| Task goal |
Please keep to the lines below from the one with "building: [339,581,389,653] -> none" through the one with "building: none -> [270,138,396,265]", and restate them word for word, ends included.

| Dataset |
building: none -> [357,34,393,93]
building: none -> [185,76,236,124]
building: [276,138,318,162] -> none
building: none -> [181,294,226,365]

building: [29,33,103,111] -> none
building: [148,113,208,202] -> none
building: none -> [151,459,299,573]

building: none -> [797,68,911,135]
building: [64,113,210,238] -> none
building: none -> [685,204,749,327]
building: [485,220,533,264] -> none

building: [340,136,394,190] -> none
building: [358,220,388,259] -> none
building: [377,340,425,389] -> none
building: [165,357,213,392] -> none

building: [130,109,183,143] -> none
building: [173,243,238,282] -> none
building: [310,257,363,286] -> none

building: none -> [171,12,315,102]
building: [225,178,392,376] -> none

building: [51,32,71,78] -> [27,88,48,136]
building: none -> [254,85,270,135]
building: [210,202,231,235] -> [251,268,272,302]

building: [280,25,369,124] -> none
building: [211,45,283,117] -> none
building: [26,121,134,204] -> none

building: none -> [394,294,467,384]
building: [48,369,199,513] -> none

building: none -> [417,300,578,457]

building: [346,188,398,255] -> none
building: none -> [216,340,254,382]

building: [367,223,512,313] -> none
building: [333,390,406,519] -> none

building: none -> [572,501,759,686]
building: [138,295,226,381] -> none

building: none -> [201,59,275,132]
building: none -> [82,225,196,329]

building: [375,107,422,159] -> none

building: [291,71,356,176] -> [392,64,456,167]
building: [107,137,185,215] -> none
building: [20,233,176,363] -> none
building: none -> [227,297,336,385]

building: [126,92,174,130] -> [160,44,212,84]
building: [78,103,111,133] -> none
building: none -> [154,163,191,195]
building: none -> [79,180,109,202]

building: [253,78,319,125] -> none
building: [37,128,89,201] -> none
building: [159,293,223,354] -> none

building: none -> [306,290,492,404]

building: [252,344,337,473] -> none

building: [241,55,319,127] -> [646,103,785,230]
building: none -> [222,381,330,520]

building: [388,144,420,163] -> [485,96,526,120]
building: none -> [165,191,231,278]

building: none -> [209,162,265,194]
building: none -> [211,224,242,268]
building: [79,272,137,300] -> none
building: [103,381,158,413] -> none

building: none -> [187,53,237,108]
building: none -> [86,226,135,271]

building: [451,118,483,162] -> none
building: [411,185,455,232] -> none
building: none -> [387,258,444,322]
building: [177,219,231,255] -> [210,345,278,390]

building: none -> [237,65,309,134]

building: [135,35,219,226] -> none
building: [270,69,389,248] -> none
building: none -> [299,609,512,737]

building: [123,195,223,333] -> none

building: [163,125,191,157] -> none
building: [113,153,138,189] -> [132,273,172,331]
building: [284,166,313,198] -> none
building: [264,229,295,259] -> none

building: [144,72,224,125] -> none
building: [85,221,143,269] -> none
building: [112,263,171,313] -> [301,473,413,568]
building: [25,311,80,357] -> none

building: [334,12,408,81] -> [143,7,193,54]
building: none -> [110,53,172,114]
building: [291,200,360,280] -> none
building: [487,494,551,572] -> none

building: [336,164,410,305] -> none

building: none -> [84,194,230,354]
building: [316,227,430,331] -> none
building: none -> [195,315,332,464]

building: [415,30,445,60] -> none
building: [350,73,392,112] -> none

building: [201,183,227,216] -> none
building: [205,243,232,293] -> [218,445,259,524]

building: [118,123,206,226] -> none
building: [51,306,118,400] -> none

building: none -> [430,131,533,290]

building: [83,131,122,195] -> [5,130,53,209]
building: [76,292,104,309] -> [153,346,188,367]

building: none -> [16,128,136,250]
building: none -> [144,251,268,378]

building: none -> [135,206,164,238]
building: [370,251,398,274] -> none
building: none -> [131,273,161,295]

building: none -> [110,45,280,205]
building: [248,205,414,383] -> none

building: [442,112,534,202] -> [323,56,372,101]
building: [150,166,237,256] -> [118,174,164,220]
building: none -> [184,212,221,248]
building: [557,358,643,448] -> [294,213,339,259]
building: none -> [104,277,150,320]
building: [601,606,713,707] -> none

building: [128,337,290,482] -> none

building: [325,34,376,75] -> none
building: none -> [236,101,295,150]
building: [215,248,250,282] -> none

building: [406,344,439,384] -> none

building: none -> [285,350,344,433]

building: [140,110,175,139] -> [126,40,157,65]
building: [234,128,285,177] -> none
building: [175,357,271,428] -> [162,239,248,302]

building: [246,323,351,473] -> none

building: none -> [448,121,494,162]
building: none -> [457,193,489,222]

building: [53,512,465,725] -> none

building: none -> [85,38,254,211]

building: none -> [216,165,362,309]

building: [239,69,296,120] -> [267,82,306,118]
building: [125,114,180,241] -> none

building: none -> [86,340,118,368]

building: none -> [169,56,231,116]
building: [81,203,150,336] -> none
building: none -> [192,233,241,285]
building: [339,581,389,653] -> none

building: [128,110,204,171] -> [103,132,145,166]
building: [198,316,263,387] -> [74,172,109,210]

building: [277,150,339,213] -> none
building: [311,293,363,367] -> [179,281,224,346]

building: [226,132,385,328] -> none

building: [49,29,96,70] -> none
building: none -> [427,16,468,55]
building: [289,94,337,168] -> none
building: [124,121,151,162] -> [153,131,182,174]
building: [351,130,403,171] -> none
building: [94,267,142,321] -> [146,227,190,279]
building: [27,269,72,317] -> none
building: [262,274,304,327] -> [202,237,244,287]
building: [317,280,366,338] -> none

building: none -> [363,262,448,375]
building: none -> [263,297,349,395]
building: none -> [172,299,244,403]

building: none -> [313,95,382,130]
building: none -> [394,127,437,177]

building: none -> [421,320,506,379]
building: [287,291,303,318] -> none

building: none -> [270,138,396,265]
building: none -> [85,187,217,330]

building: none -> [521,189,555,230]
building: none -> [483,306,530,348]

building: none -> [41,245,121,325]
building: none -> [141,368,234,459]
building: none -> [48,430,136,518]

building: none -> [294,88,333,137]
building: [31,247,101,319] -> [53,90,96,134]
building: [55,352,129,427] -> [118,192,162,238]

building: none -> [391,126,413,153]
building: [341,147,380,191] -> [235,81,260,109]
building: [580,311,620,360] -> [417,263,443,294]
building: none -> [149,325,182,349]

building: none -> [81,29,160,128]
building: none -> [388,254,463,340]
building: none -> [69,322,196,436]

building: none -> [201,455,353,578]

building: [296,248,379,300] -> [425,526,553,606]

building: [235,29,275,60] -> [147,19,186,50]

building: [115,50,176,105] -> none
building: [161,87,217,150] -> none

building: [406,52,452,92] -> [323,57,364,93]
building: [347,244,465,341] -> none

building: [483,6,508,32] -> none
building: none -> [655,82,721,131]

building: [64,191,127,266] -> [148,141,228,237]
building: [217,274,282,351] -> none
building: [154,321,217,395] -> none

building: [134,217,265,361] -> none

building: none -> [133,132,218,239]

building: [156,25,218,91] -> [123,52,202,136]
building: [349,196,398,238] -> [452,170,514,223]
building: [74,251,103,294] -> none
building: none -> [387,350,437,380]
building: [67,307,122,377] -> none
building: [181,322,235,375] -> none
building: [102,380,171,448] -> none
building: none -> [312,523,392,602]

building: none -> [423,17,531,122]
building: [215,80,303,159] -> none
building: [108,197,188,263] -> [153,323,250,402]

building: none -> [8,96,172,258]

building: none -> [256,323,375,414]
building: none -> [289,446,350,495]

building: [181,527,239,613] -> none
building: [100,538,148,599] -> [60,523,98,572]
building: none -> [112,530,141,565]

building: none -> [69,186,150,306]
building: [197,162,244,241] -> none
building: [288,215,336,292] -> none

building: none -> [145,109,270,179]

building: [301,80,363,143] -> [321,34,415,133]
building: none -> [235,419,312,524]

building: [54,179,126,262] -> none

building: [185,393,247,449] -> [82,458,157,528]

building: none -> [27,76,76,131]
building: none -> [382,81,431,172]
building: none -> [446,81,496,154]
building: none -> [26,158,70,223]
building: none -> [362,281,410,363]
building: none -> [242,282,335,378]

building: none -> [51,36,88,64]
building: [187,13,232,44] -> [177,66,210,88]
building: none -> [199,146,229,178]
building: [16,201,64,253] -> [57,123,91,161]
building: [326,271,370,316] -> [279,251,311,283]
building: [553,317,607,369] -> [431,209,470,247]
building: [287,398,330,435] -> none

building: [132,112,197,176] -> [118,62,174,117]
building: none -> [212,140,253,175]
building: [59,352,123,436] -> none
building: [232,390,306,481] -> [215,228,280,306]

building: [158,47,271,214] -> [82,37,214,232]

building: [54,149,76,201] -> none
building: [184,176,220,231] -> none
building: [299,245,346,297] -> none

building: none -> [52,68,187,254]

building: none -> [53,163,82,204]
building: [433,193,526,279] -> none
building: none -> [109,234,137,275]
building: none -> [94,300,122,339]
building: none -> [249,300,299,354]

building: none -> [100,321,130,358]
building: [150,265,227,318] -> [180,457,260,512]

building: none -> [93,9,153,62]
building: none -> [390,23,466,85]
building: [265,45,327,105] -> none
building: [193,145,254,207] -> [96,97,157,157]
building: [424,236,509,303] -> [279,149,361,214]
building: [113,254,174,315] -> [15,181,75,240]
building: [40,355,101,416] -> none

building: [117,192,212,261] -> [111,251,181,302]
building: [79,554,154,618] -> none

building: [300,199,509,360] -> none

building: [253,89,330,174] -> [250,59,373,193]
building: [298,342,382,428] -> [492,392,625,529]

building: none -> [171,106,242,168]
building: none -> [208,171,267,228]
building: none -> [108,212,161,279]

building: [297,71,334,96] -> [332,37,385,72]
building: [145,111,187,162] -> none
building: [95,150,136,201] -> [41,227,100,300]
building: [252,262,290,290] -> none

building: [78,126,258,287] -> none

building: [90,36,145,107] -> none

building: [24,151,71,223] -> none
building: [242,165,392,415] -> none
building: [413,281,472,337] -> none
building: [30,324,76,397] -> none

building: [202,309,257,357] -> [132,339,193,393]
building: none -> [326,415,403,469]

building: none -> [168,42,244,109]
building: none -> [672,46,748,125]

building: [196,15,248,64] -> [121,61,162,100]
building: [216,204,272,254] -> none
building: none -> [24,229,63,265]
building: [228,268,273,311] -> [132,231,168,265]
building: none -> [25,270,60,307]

| Answer below |
building: [339,581,389,653] -> none

building: [128,110,204,171] -> [103,132,145,166]
building: [198,316,263,387] -> [74,172,109,210]

building: [277,150,339,213] -> none
building: [311,293,363,367] -> [179,281,224,346]

building: [226,132,385,328] -> none

building: [49,29,96,70] -> none
building: none -> [427,16,468,55]
building: [289,94,337,168] -> none
building: [124,121,151,162] -> [153,131,182,174]
building: [351,130,403,171] -> none
building: [94,267,142,321] -> [146,227,190,279]
building: [27,269,72,317] -> none
building: [262,274,304,327] -> [202,237,244,287]
building: [317,280,366,338] -> none

building: none -> [363,262,448,375]
building: none -> [263,297,349,395]
building: none -> [172,299,244,403]

building: none -> [313,95,382,130]
building: none -> [394,127,437,177]

building: none -> [421,320,506,379]
building: [287,291,303,318] -> none

building: none -> [270,138,396,265]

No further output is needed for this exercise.